=== WHAT IS EXPECTED ===
Within the entries below, every line containing "ruler" is to be copied.

=== DATA SECTION ===
+++

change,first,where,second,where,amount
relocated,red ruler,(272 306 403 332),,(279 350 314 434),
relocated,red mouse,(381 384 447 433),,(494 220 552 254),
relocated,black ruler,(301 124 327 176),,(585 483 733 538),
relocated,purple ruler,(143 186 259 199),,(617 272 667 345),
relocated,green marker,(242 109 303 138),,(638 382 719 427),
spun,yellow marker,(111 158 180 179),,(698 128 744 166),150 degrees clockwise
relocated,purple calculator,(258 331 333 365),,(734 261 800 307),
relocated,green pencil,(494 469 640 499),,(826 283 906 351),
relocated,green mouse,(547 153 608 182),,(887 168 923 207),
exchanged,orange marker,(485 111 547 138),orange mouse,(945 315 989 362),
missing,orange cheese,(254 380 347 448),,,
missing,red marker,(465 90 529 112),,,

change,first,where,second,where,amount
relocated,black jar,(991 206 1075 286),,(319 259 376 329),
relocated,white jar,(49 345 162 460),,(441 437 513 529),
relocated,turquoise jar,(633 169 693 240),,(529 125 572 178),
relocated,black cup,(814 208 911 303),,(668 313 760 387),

+++

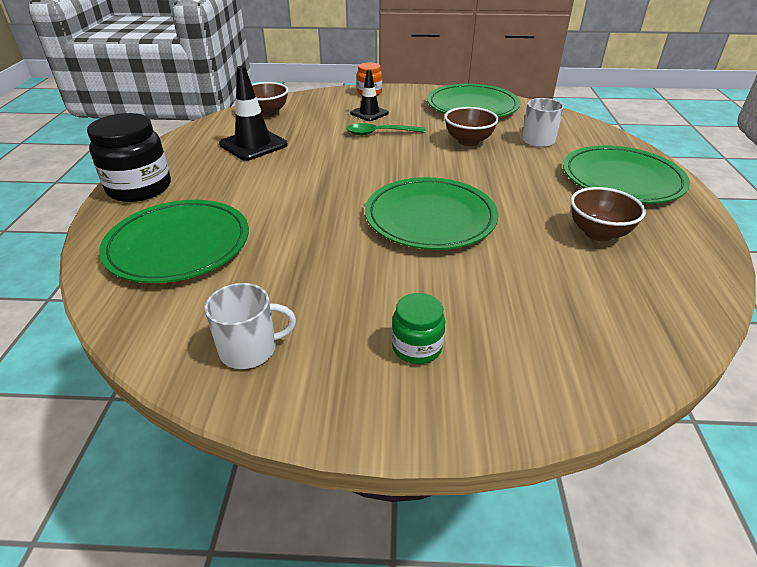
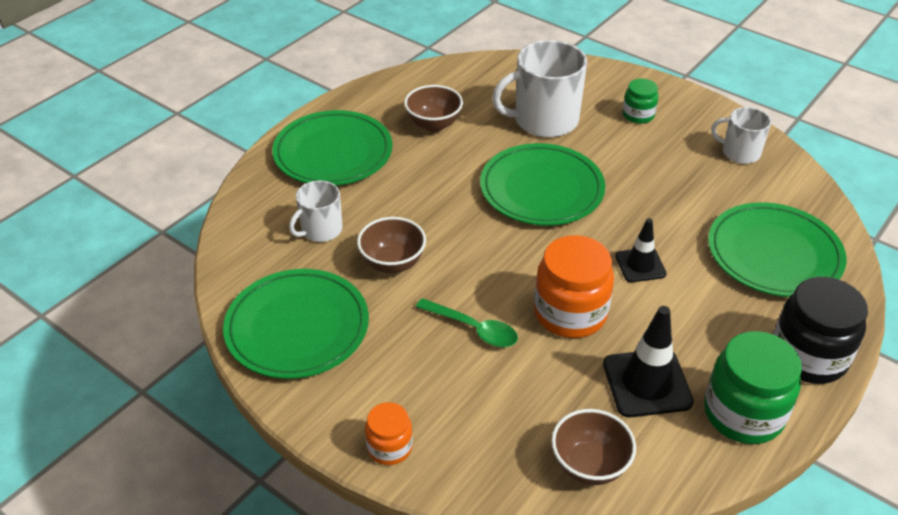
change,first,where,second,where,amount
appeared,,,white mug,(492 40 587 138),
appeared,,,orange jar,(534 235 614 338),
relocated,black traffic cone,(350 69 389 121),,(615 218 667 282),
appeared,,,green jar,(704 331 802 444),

+++

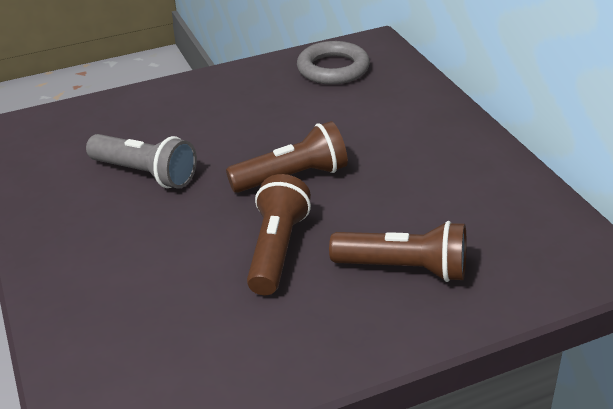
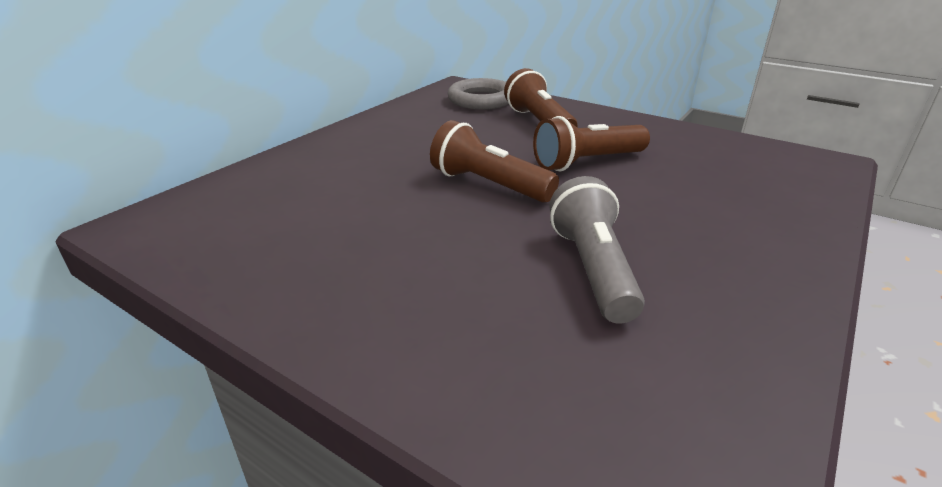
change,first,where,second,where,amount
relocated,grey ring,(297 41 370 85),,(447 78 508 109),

+++

=== REPLY ===
relocated,red ruler,(272 306 403 332),,(279 350 314 434),
relocated,black ruler,(301 124 327 176),,(585 483 733 538),
relocated,purple ruler,(143 186 259 199),,(617 272 667 345),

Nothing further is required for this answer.